§ How to complete this task:
Reproduce the listing that follows word for word, without its pictures.

§ Records provided:
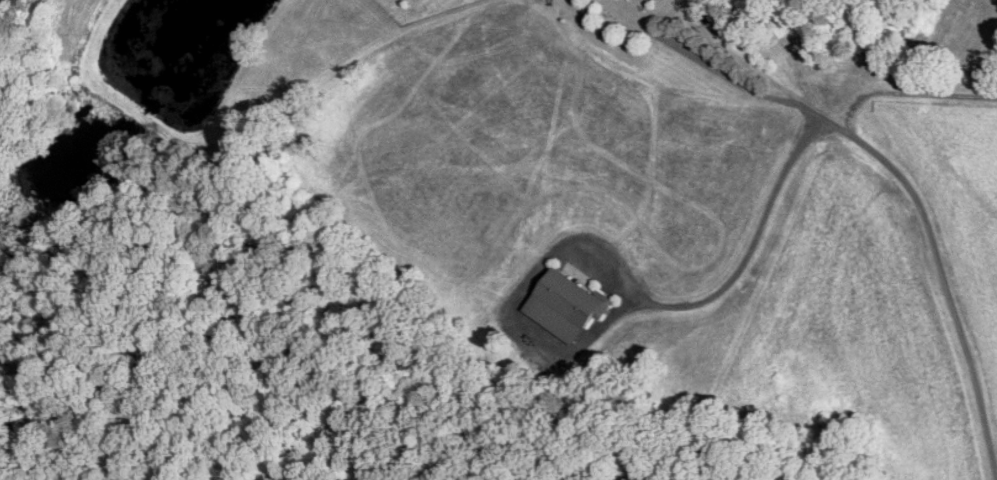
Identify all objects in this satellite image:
road: (907, 92)
road: (891, 171)
road: (749, 248)
building: (568, 307)

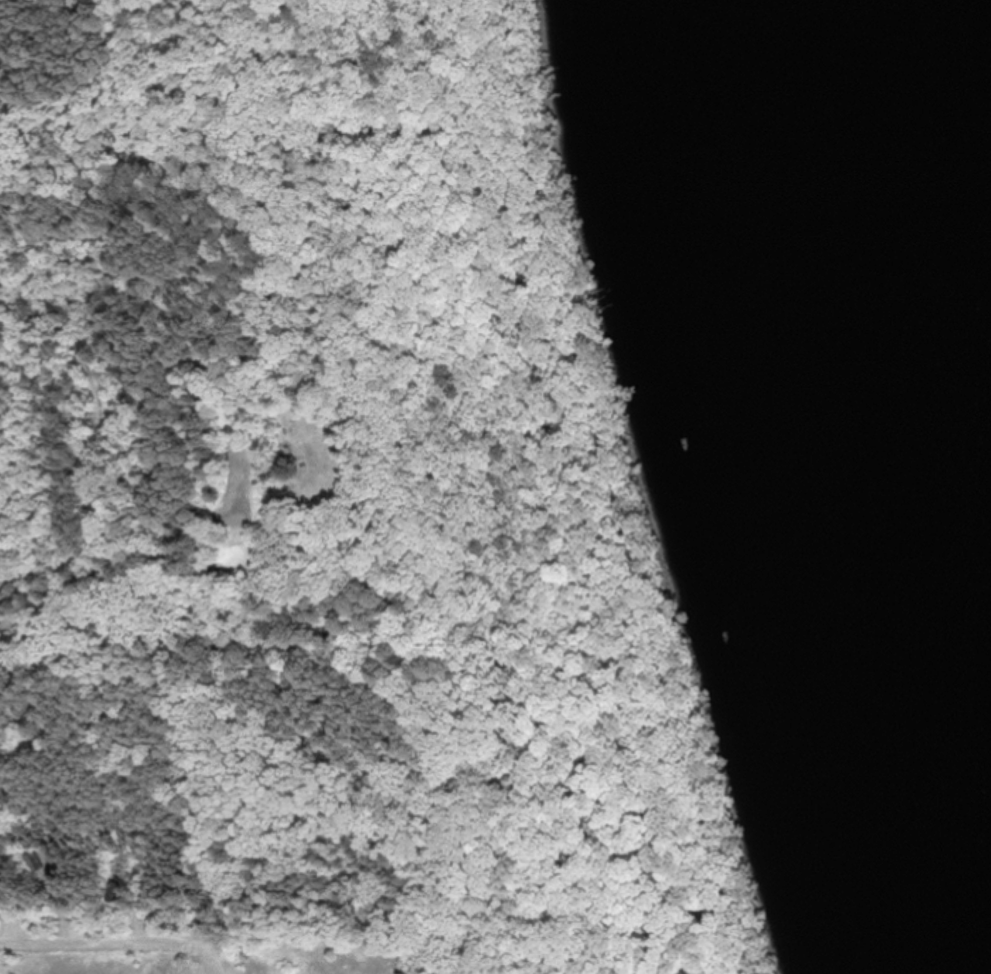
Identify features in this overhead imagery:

§ Exercise response:
Identify all objects in this satellite image:
road: (907, 92)
road: (891, 171)
road: (749, 248)
building: (568, 307)

Identify features in this overhead imagery:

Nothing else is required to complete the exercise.